• Exercise directions:
Your task is to quote the listing below exactly, beginning with its first line and ending on the line bearing "black light bulb: 2 -> 1".

• Exercise data:
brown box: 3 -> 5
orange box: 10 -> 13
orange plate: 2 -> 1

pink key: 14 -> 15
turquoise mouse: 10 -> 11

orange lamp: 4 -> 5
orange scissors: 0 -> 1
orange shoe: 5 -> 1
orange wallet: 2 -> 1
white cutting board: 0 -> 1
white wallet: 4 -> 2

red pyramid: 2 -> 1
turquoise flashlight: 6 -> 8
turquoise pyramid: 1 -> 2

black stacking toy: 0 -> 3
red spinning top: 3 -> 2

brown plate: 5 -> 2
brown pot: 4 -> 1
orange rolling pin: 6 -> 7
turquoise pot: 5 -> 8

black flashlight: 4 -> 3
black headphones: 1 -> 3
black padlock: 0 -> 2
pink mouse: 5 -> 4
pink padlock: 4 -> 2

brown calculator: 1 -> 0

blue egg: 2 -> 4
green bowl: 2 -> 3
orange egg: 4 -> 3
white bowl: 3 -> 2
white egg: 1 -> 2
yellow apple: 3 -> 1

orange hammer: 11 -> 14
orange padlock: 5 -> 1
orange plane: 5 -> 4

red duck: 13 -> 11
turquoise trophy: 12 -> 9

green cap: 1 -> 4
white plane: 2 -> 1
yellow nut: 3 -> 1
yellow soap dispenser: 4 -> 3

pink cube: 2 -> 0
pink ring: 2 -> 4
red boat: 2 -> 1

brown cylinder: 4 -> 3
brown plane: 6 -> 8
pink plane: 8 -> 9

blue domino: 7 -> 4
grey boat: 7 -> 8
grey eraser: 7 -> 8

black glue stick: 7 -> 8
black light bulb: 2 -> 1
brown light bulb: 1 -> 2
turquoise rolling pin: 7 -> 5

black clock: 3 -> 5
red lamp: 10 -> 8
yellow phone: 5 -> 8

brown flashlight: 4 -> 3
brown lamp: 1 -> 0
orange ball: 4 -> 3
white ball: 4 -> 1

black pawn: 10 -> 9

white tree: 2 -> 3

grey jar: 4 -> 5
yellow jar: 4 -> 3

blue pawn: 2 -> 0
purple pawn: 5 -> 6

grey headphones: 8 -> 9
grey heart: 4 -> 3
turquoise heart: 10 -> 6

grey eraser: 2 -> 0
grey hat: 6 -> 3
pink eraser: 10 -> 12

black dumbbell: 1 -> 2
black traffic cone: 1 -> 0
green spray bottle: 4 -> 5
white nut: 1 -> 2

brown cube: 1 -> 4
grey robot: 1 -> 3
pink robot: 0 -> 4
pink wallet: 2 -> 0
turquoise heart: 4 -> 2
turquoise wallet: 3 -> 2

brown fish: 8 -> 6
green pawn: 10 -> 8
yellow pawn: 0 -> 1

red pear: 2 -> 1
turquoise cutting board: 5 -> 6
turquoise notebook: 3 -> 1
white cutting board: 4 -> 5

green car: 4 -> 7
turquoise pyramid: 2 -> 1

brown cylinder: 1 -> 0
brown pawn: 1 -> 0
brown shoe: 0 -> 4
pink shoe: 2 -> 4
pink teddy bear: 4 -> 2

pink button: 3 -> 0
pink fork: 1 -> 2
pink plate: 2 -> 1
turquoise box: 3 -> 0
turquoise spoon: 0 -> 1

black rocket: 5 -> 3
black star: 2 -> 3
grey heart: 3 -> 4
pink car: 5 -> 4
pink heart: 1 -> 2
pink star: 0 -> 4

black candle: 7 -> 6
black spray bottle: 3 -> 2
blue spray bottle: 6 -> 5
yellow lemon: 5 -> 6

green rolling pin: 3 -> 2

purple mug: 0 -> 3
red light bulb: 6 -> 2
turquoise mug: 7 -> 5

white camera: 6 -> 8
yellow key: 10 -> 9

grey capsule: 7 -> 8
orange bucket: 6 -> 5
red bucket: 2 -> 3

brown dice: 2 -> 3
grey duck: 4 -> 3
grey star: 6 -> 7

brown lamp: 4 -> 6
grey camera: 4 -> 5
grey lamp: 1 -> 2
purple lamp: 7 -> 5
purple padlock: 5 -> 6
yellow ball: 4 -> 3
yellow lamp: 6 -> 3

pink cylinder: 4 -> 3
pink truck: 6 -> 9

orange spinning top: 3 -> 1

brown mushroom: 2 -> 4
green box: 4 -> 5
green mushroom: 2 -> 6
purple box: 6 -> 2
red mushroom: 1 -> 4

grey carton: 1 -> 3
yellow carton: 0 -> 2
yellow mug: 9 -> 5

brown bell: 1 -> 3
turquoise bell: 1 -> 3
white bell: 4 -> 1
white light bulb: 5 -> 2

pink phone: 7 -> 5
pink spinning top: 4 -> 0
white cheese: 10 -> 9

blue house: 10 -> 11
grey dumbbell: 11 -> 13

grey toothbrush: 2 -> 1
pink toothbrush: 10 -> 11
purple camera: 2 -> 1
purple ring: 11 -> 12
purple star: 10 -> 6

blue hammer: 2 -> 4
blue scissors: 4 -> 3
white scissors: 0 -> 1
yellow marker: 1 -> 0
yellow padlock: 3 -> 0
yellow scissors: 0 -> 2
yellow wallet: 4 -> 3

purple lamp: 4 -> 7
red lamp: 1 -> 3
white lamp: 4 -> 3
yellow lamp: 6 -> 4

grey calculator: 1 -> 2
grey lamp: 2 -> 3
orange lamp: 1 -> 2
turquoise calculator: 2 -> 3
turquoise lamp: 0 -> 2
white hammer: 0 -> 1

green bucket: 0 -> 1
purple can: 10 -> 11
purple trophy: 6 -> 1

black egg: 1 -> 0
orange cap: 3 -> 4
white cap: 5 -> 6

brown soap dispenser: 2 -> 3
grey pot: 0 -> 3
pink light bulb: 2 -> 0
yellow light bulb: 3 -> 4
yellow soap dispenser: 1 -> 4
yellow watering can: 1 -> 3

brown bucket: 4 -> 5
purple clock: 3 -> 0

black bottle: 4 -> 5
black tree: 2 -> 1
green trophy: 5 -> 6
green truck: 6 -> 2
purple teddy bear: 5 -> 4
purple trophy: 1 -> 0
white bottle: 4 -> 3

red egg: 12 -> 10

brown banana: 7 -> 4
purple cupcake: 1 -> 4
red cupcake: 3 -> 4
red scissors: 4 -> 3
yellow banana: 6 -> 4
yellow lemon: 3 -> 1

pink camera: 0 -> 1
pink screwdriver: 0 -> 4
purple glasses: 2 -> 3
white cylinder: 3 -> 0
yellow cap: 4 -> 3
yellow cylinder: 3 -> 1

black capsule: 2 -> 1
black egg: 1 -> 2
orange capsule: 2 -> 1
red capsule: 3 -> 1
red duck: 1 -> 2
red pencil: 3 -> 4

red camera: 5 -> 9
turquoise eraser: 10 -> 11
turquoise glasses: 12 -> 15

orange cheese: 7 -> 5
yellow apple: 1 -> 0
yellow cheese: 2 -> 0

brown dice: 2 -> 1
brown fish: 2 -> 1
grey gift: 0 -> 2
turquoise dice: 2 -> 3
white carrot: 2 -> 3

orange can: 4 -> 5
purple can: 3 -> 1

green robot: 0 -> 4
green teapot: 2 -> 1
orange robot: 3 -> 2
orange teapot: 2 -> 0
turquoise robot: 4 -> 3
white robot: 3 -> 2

• Answer below:
brown box: 3 -> 5
orange box: 10 -> 13
orange plate: 2 -> 1

pink key: 14 -> 15
turquoise mouse: 10 -> 11

orange lamp: 4 -> 5
orange scissors: 0 -> 1
orange shoe: 5 -> 1
orange wallet: 2 -> 1
white cutting board: 0 -> 1
white wallet: 4 -> 2

red pyramid: 2 -> 1
turquoise flashlight: 6 -> 8
turquoise pyramid: 1 -> 2

black stacking toy: 0 -> 3
red spinning top: 3 -> 2

brown plate: 5 -> 2
brown pot: 4 -> 1
orange rolling pin: 6 -> 7
turquoise pot: 5 -> 8

black flashlight: 4 -> 3
black headphones: 1 -> 3
black padlock: 0 -> 2
pink mouse: 5 -> 4
pink padlock: 4 -> 2

brown calculator: 1 -> 0

blue egg: 2 -> 4
green bowl: 2 -> 3
orange egg: 4 -> 3
white bowl: 3 -> 2
white egg: 1 -> 2
yellow apple: 3 -> 1

orange hammer: 11 -> 14
orange padlock: 5 -> 1
orange plane: 5 -> 4

red duck: 13 -> 11
turquoise trophy: 12 -> 9

green cap: 1 -> 4
white plane: 2 -> 1
yellow nut: 3 -> 1
yellow soap dispenser: 4 -> 3

pink cube: 2 -> 0
pink ring: 2 -> 4
red boat: 2 -> 1

brown cylinder: 4 -> 3
brown plane: 6 -> 8
pink plane: 8 -> 9

blue domino: 7 -> 4
grey boat: 7 -> 8
grey eraser: 7 -> 8

black glue stick: 7 -> 8
black light bulb: 2 -> 1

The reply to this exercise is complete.